- PROMPT: Track down every line below that holds "glasses" and copy it.

- DATA FOR ANALYSIS:
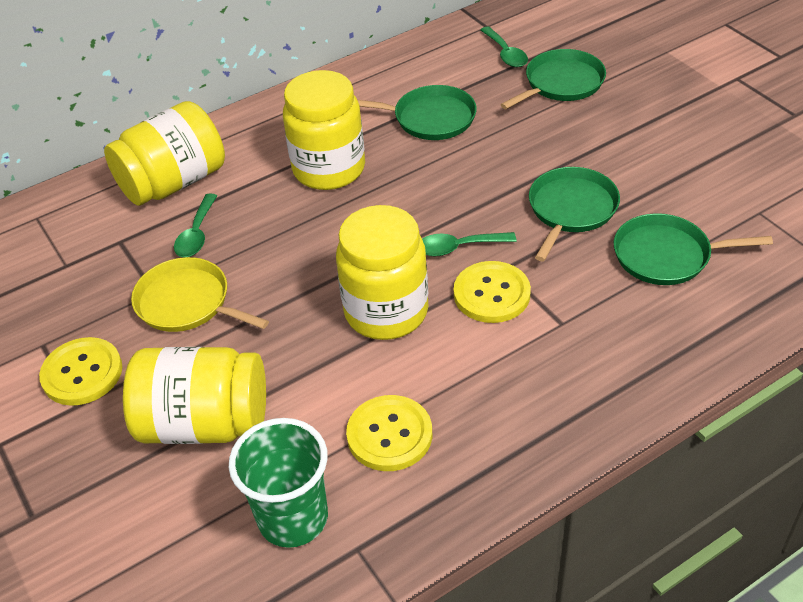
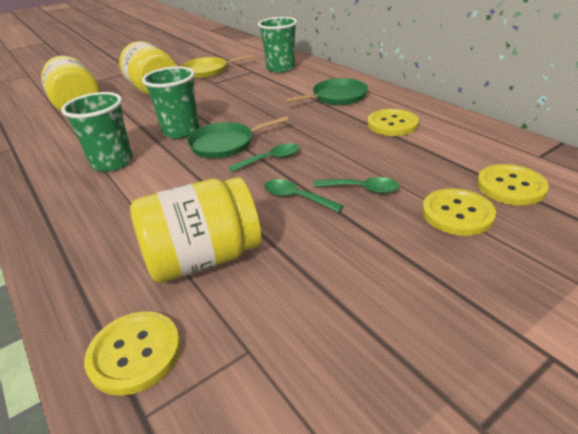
green cup: 1 -> 3
green pan: 4 -> 2
yellow button: 3 -> 4
yellow jar: 4 -> 3

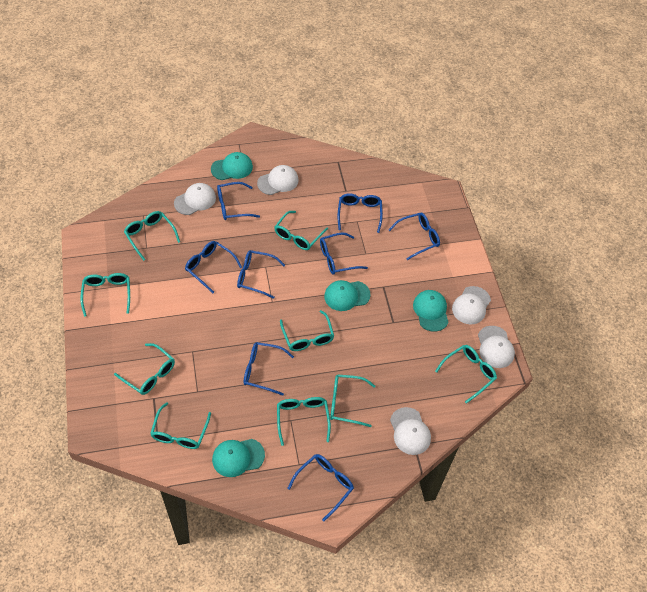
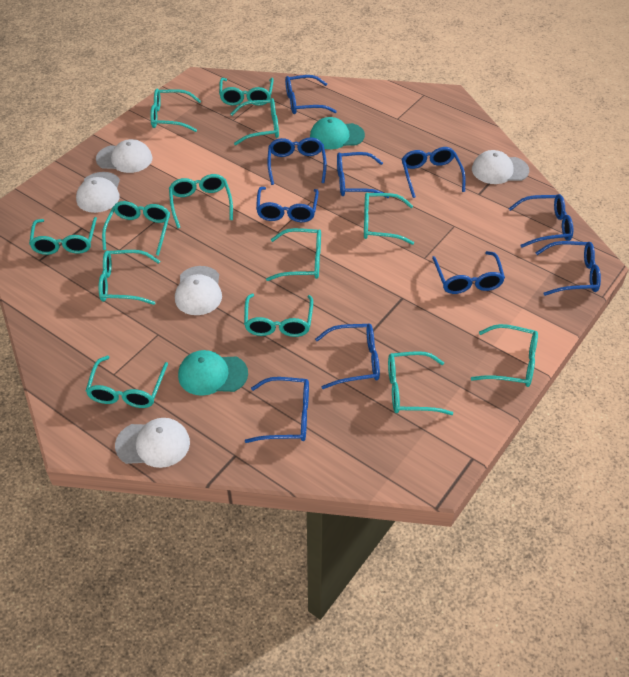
blue glasses: 8 -> 10
turquoise cap: 4 -> 2
turquoise glasses: 9 -> 13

- SOLUTION FOR THIS TASK:
blue glasses: 8 -> 10
turquoise glasses: 9 -> 13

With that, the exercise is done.